## Exercise data
★ ★ ★

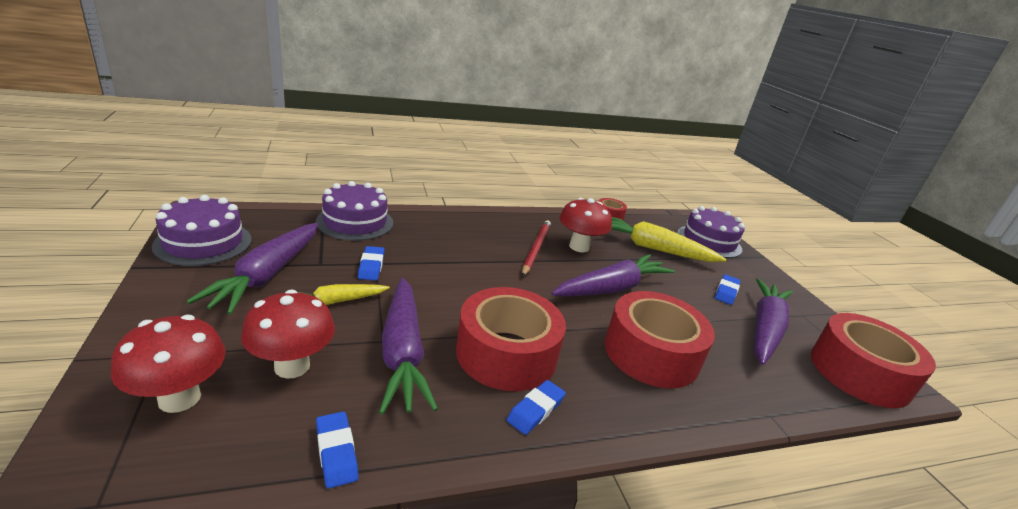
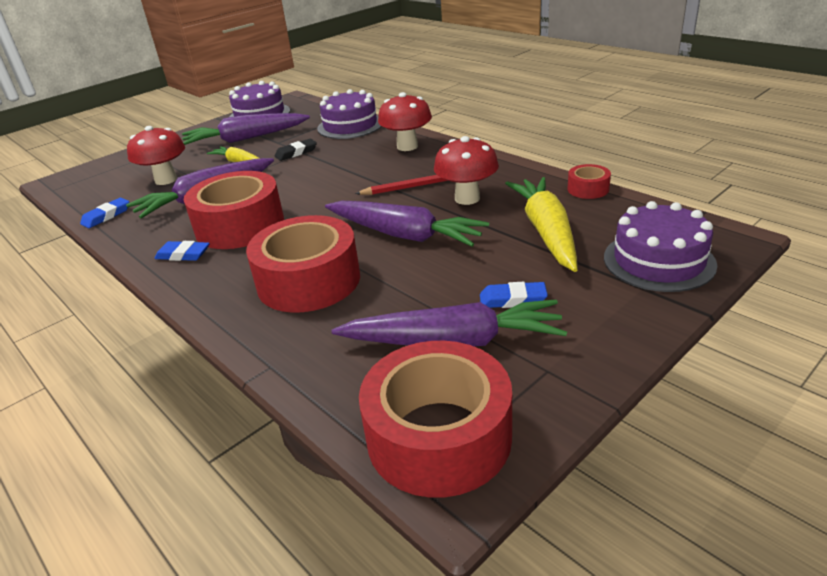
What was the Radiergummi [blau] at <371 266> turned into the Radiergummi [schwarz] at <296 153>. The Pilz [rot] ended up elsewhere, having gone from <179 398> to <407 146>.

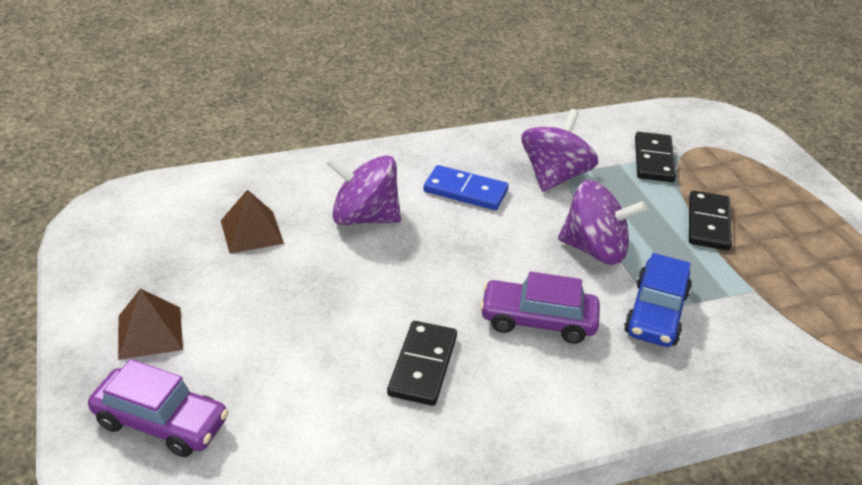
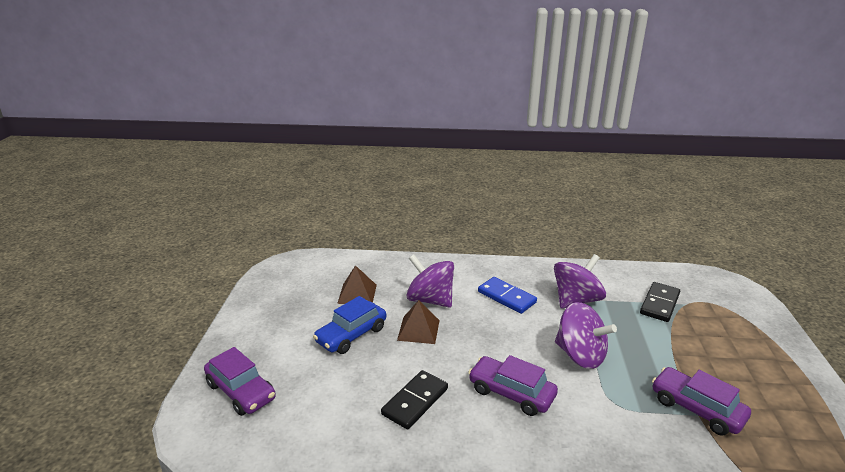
The Auto [blau] ended up elsewhere, having gone from <656 313> to <351 335>. The Pyramide [braun] ended up elsewhere, having gone from <150 332> to <418 330>. The second view gained the Auto [lila] at <696 409>. The second view lost the Dominostein [schwarz] at <708 223>.

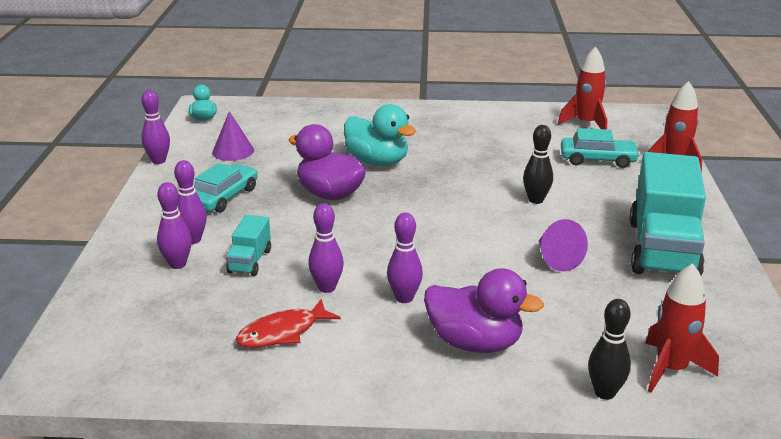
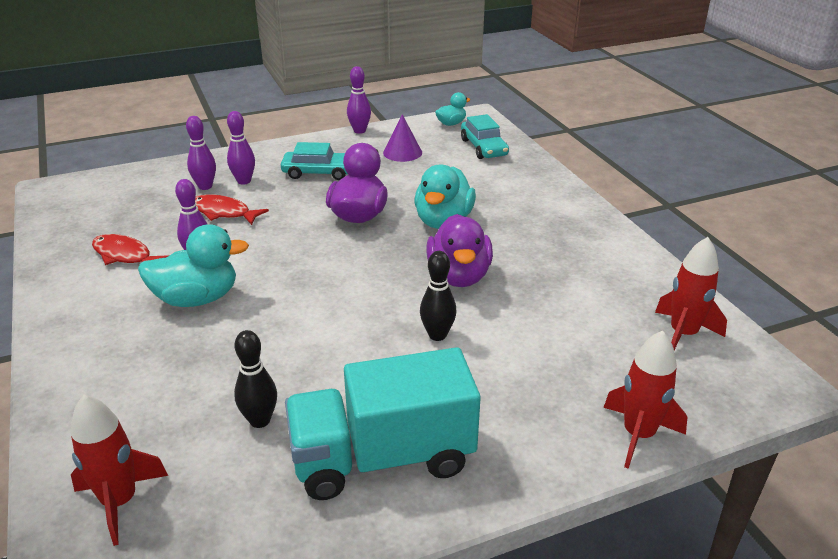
Where the Bowlingkegel [lila] stood at <404 298>, the Ente [türkis] came to stand at <197 299>. Where the Lastwagen [türkis] stood at <250 261>, the Fisch [rot] came to stand at <223 212>. The Bowlingkegel [schwarz] ended up elsewhere, having gone from <605 393> to <260 420>. The Ente [lila] ended up elsewhere, having gone from <475 343> to <459 276>. The Auto [türkis] ended up elsewhere, having gone from <597 160> to <483 147>. The second view lost the Kegel [lila] at <556 259>.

★ ★ ★

## The task
Scan the listing above and identify each line holding the string "blau"; copy every such line.

## Answer for this exercise
What was the Radiergummi [blau] at <371 266> turned into the Radiergummi [schwarz] at <296 153>. The Pilz [rot] ended up elsewhere, having gone from <179 398> to <407 146>.
The Auto [blau] ended up elsewhere, having gone from <656 313> to <351 335>. The Pyramide [braun] ended up elsewhere, having gone from <150 332> to <418 330>. The second view gained the Auto [lila] at <696 409>. The second view lost the Dominostein [schwarz] at <708 223>.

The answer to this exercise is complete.